START Entries shown

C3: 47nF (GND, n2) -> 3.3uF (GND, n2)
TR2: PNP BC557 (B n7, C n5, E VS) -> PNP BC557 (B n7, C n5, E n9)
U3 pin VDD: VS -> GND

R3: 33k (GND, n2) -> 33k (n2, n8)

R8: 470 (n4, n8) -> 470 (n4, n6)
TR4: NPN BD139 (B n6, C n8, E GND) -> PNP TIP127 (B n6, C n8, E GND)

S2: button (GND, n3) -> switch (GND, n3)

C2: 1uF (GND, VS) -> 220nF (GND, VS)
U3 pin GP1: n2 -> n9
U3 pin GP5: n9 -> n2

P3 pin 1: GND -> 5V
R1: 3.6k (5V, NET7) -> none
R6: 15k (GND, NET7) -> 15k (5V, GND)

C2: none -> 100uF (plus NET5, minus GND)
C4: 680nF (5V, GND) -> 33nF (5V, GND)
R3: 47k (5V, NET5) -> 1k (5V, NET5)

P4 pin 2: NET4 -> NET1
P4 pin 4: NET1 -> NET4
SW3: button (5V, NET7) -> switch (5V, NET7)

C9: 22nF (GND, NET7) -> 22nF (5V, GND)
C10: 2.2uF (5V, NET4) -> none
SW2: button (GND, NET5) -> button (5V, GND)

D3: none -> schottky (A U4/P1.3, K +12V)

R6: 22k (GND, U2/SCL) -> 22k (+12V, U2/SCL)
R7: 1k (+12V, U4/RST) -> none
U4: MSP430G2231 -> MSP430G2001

END Entries shown

If a line in the records holds the string "switch", copy it.

Exercise answer »
S2: button (GND, n3) -> switch (GND, n3)
SW3: button (5V, NET7) -> switch (5V, NET7)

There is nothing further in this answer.